# Task description:
Set down the data below from its first line to the line holding "white straightedge <336", inclusive; omit all pictures.

[Start of Attachment]

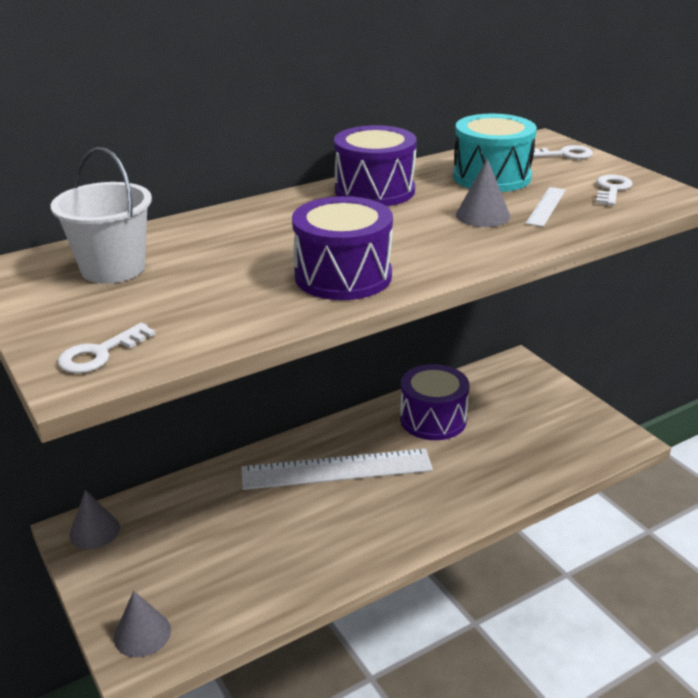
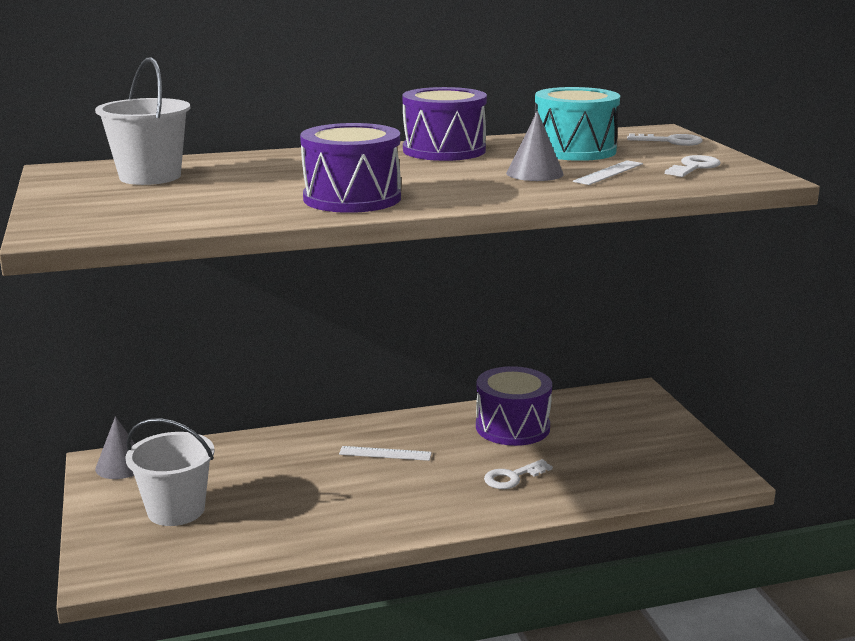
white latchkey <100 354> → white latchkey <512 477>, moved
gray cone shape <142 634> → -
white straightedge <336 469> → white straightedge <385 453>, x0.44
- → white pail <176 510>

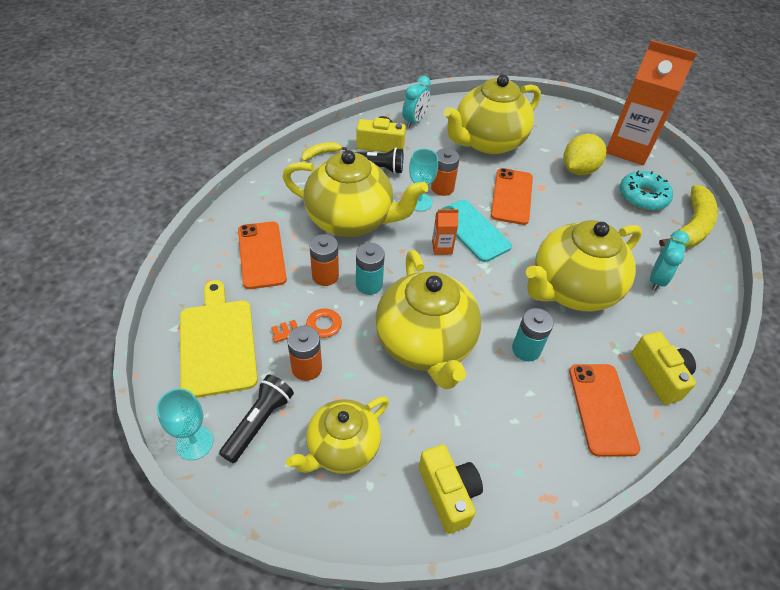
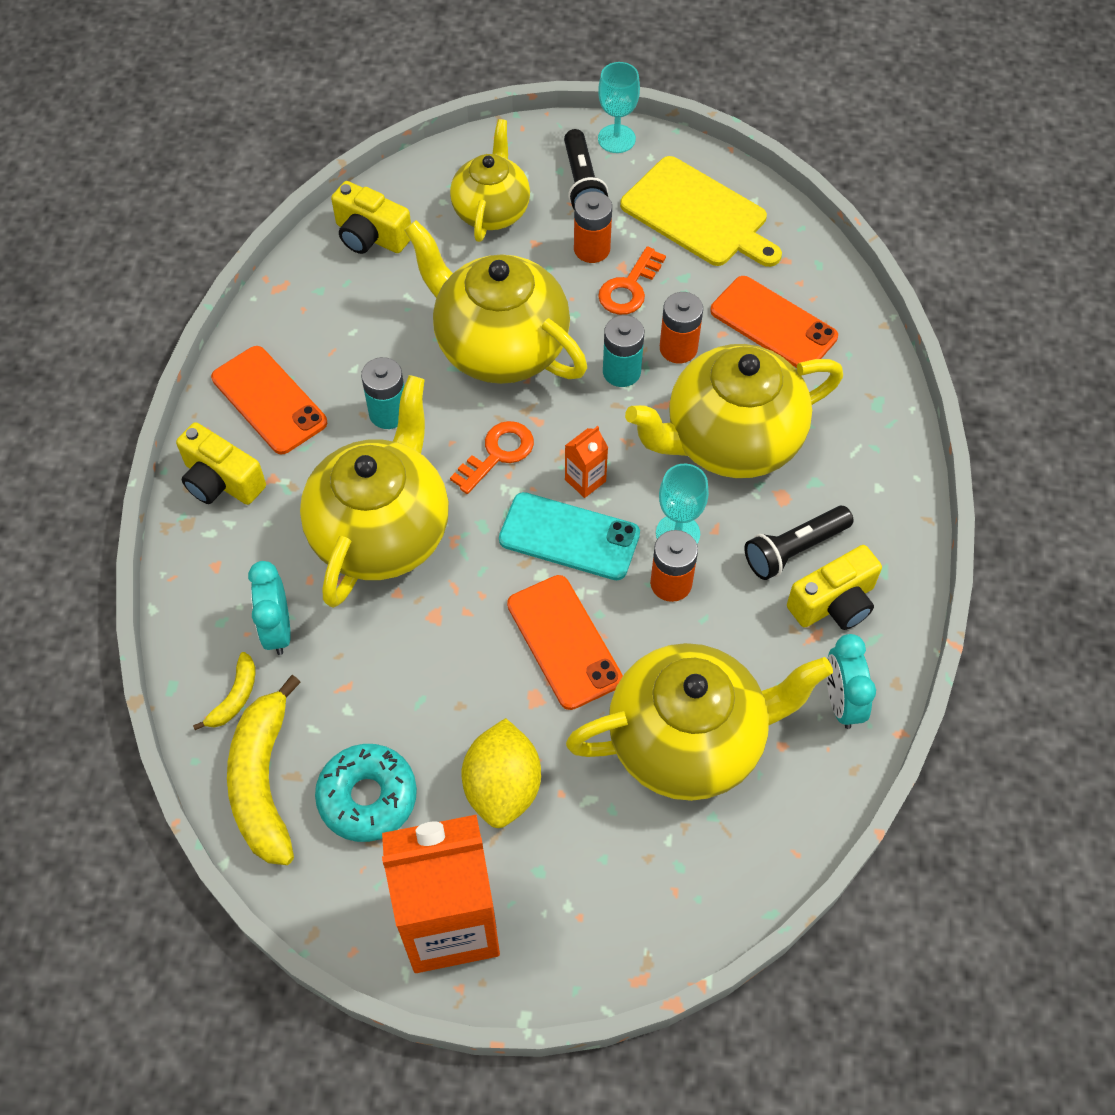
golden toy banana <321 154> → golden toy banana <235 697>, moved
golden china teapot <487 142> → golden china teapot <689 741>, 60 degrees clockwise
- → orange latchkey <498 454>

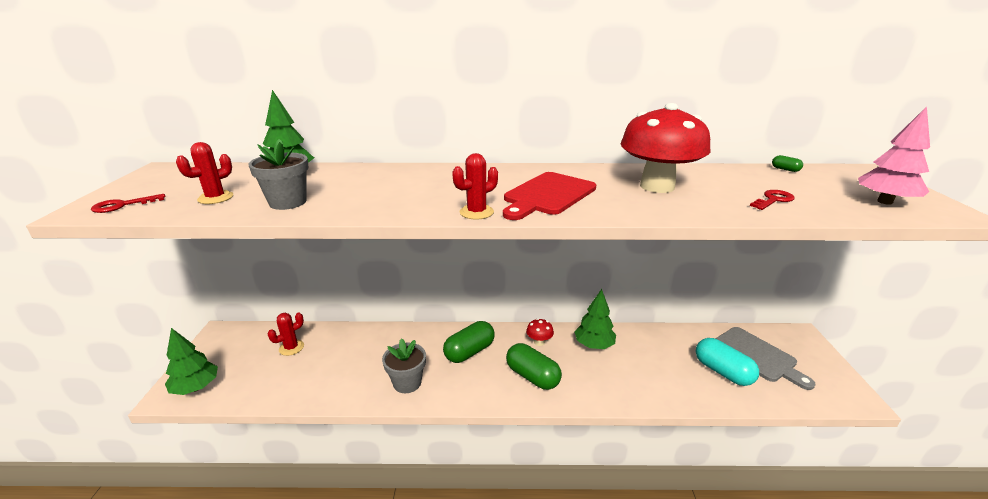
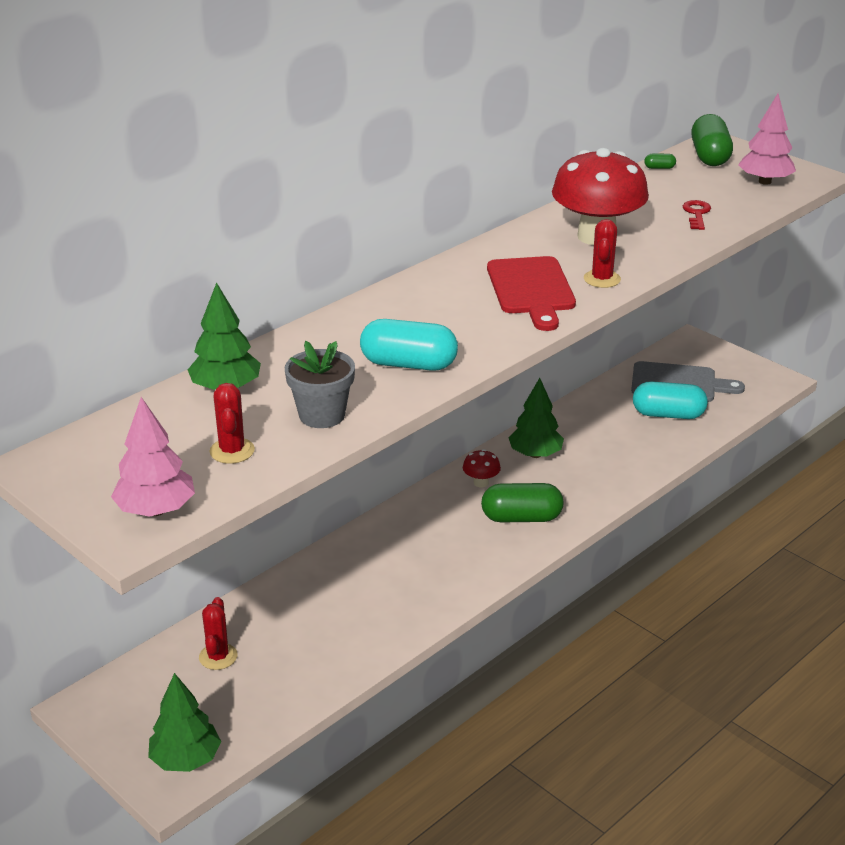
scarlet latchkey <123 205> → rosy tree <156 510>
gray plant pot <407 383> → -
green pill <469 352> → green pill <709 156>, moved
scarlet prickly plant <476 212> → scarlet prickly plant <602 279>, moved
- → aqua pill <408 364>

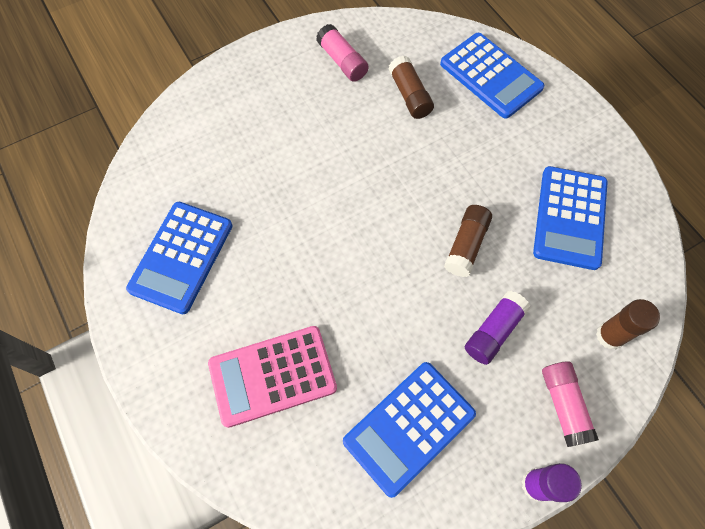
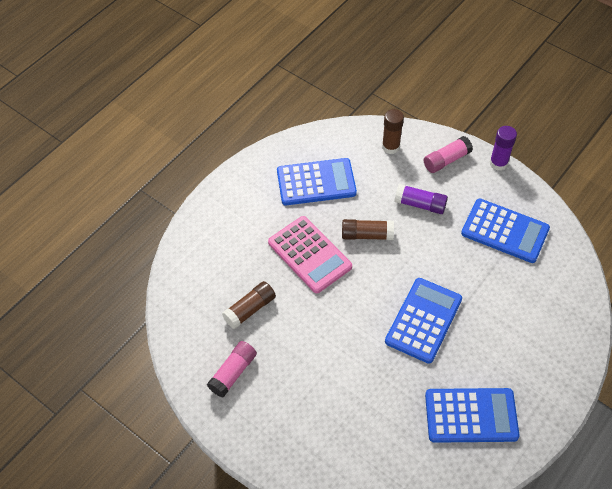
rosy adding machine <272 376> → rosy adding machine <309 254>, moved
royal blue adding machine <491 76> → royal blue adding machine <423 320>, moved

[End of Attachment]

# Final answer:
white latchkey <100 354> → white latchkey <512 477>, moved
gray cone shape <142 634> → -
white straightedge <336 469> → white straightedge <385 453>, x0.44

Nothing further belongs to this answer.